_Work task_
Copy the data as given. No line may be skipped.
*-*-*
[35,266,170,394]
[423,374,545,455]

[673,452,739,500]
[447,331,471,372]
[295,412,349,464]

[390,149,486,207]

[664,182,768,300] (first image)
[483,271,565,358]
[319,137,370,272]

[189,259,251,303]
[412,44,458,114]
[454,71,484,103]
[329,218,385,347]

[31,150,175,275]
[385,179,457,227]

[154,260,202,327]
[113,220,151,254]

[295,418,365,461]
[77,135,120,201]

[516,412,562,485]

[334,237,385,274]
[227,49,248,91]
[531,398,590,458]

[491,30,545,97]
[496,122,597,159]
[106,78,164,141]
*-*-*
_Expected answer_
[35,266,170,394]
[423,374,545,455]

[673,452,739,500]
[447,331,471,372]
[295,412,349,464]

[390,149,486,207]

[664,182,768,300] (first image)
[483,271,565,358]
[319,137,370,272]

[189,259,251,303]
[412,44,458,114]
[454,71,484,103]
[329,218,385,347]

[31,150,175,275]
[385,179,457,227]

[154,260,202,327]
[113,220,151,254]

[295,418,365,461]
[77,135,120,201]

[516,412,562,485]

[334,237,385,274]
[227,49,248,91]
[531,398,590,458]

[491,30,545,97]
[496,122,597,159]
[106,78,164,141]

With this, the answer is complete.